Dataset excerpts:
----

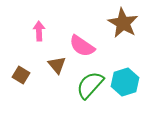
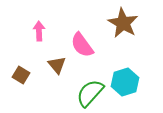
pink semicircle: moved 1 px up; rotated 20 degrees clockwise
green semicircle: moved 8 px down
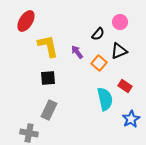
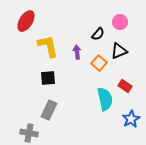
purple arrow: rotated 32 degrees clockwise
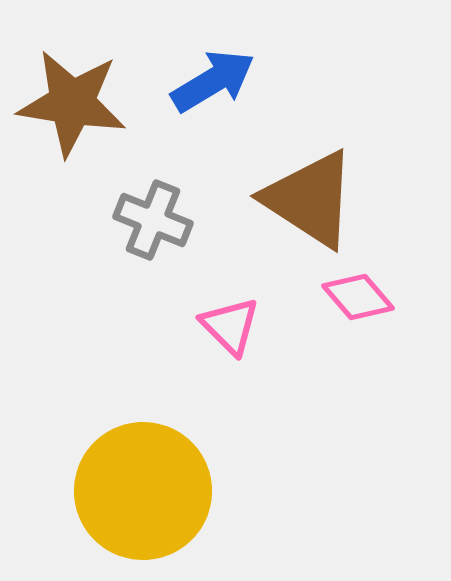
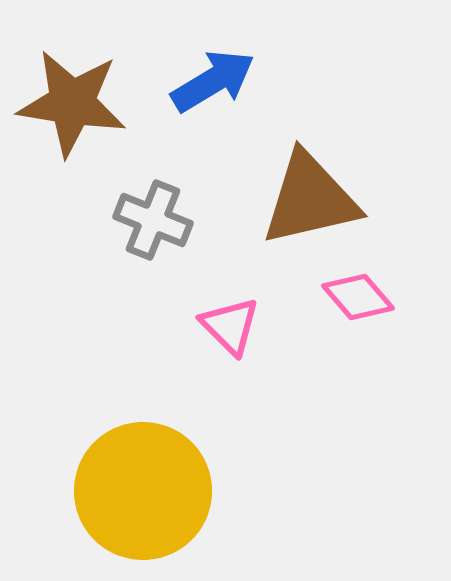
brown triangle: rotated 46 degrees counterclockwise
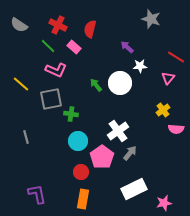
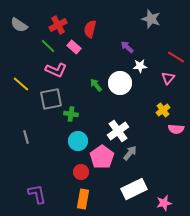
red cross: rotated 36 degrees clockwise
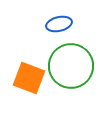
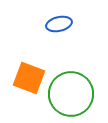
green circle: moved 28 px down
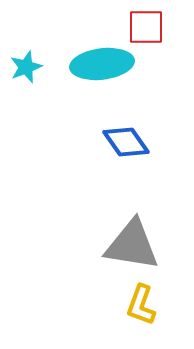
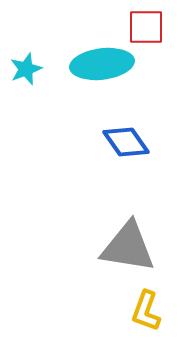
cyan star: moved 2 px down
gray triangle: moved 4 px left, 2 px down
yellow L-shape: moved 5 px right, 6 px down
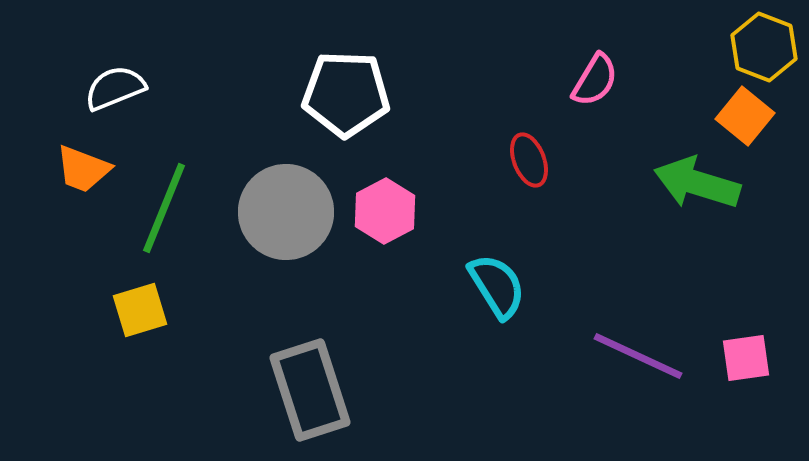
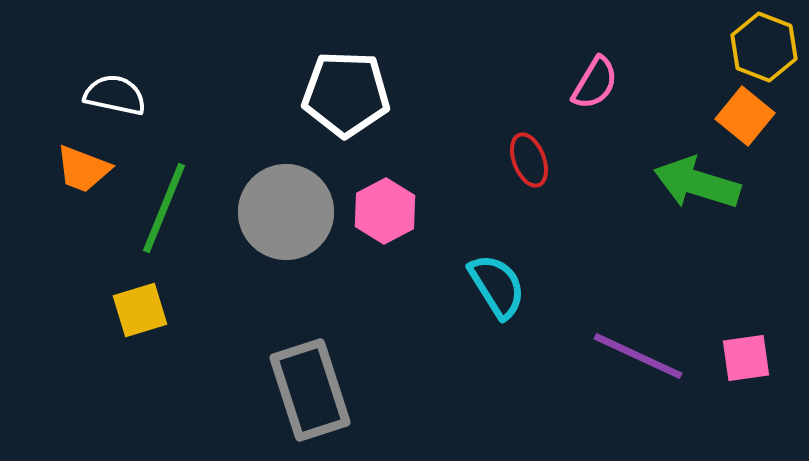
pink semicircle: moved 3 px down
white semicircle: moved 7 px down; rotated 34 degrees clockwise
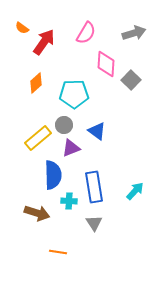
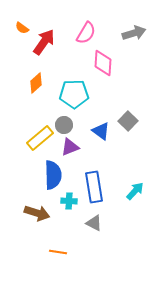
pink diamond: moved 3 px left, 1 px up
gray square: moved 3 px left, 41 px down
blue triangle: moved 4 px right
yellow rectangle: moved 2 px right
purple triangle: moved 1 px left, 1 px up
gray triangle: rotated 30 degrees counterclockwise
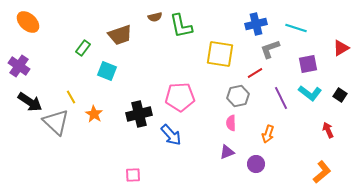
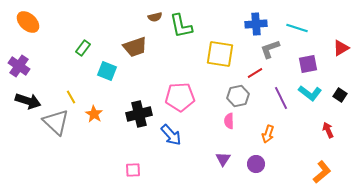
blue cross: rotated 10 degrees clockwise
cyan line: moved 1 px right
brown trapezoid: moved 15 px right, 12 px down
black arrow: moved 2 px left, 1 px up; rotated 15 degrees counterclockwise
pink semicircle: moved 2 px left, 2 px up
purple triangle: moved 4 px left, 7 px down; rotated 35 degrees counterclockwise
pink square: moved 5 px up
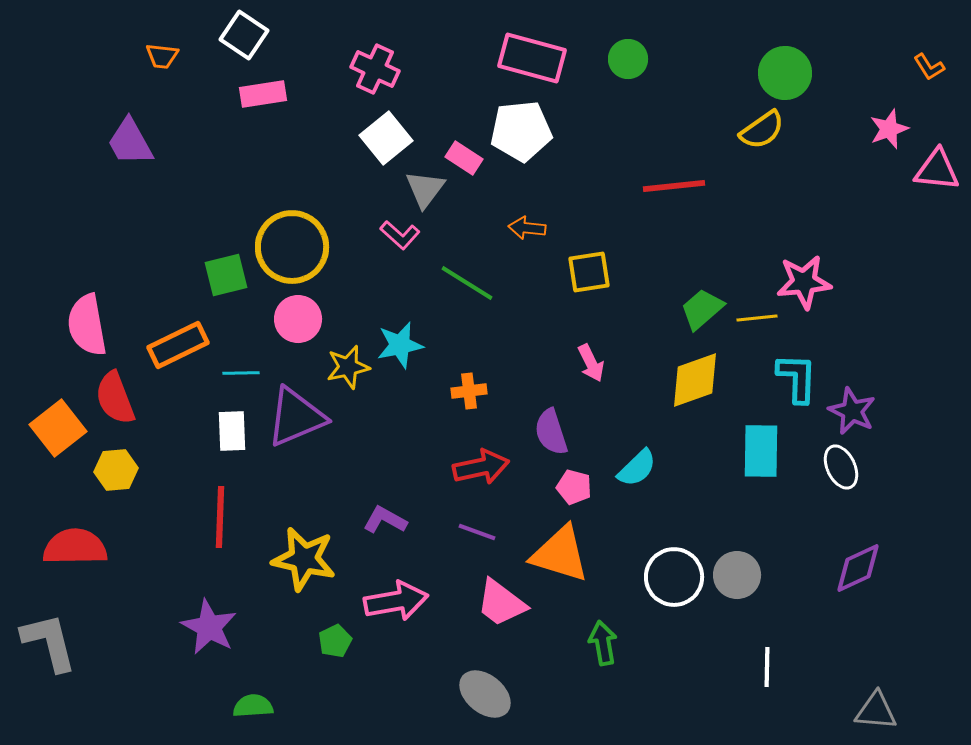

----

- **Exercise prompt**:
Transcribe the listing verbatim from the line containing "blue cross: rotated 10 degrees clockwise" through the end of the listing, including both ends, and leave out the pictures.

- **Output for this exercise**:
blue cross: rotated 10 degrees clockwise
cyan line: moved 1 px right
brown trapezoid: moved 15 px right, 12 px down
black arrow: moved 2 px left, 1 px up; rotated 15 degrees counterclockwise
pink semicircle: moved 2 px left, 2 px up
purple triangle: moved 4 px left, 7 px down; rotated 35 degrees counterclockwise
pink square: moved 5 px up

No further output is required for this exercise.